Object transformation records
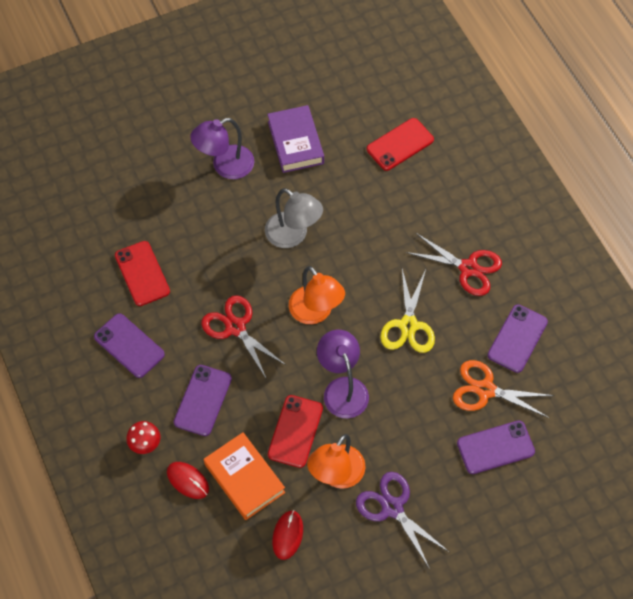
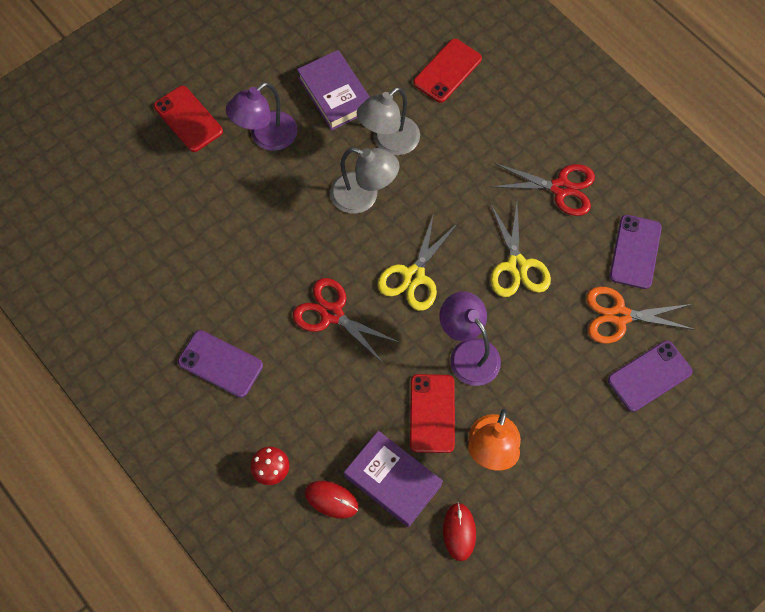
camera: 15 degrees left, 5 degrees up
(142, 273) = (210, 279): red phone -> red phone (188, 119)
(202, 400) = (320, 404): purple phone -> none
(244, 478) = (393, 480): orange book -> purple book
(316, 312) = (414, 276): orange lamp -> yellow scissors
(329, 194) = (389, 142): none -> grey lamp
(392, 508) = (562, 471): purple scissors -> none

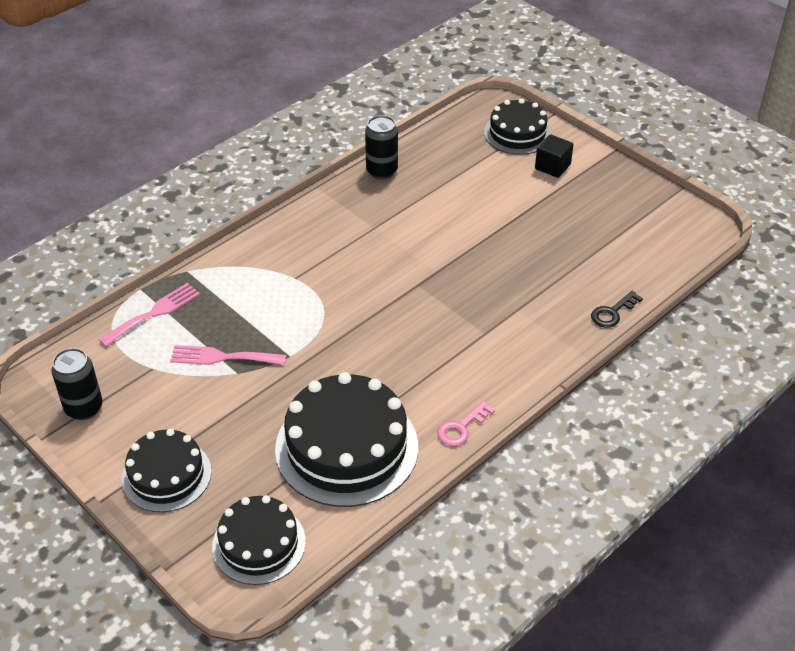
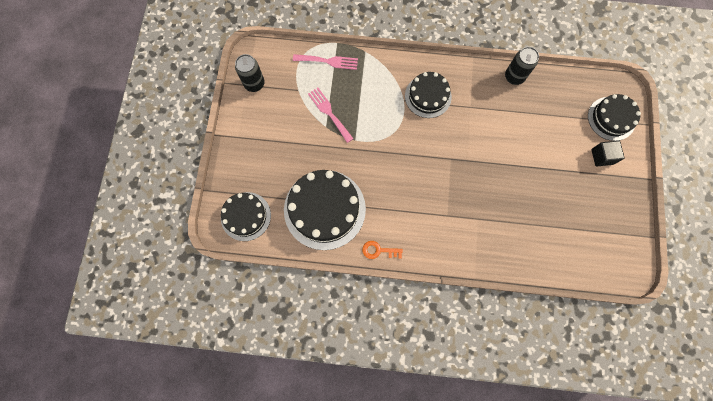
camera: 50 degrees right, 30 degrees up
(166, 475) = (249, 148): black cake -> black cake (428, 96)
(461, 427) = (378, 250): pink key -> orange key
(612, 312) = (518, 267): black key -> none

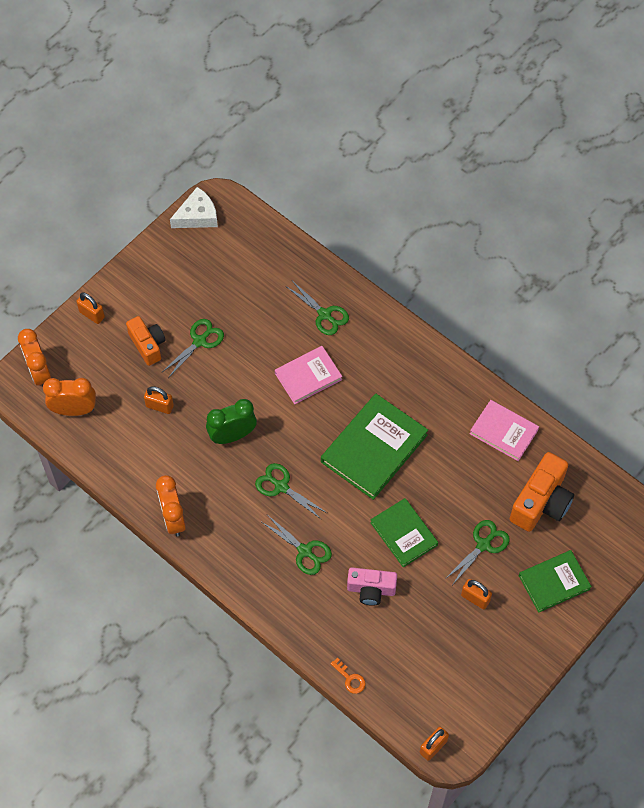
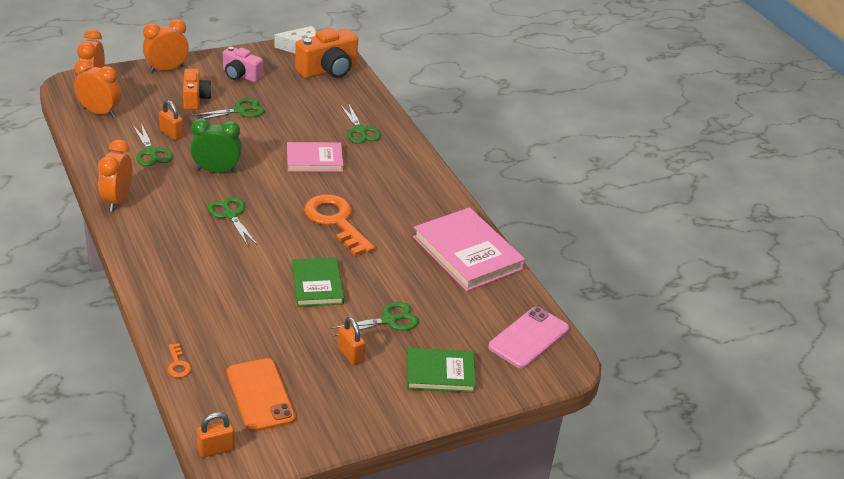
camera: 20 degrees right, 25 degrees down
(92, 314) = (167, 69): orange padlock -> orange clock
(305, 551) = (214, 262): green scissors -> green scissors (151, 152)
(371, 590) = (253, 310): pink camera -> pink camera (241, 75)
(374, 448) = (336, 221): green book -> orange key
(432, 677) = (260, 395): none -> orange phone
(504, 431) = (467, 253): pink book -> pink book, size x1.60
(541, 502) = (469, 312): orange camera -> orange camera (328, 70)
(601, 508) = (529, 338): none -> pink phone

*TASK TO COMPLETE:*
Give the number of lines in the entries above that contain the word "green", with no accompanying text.

*EXERCISE ANSWER:*
2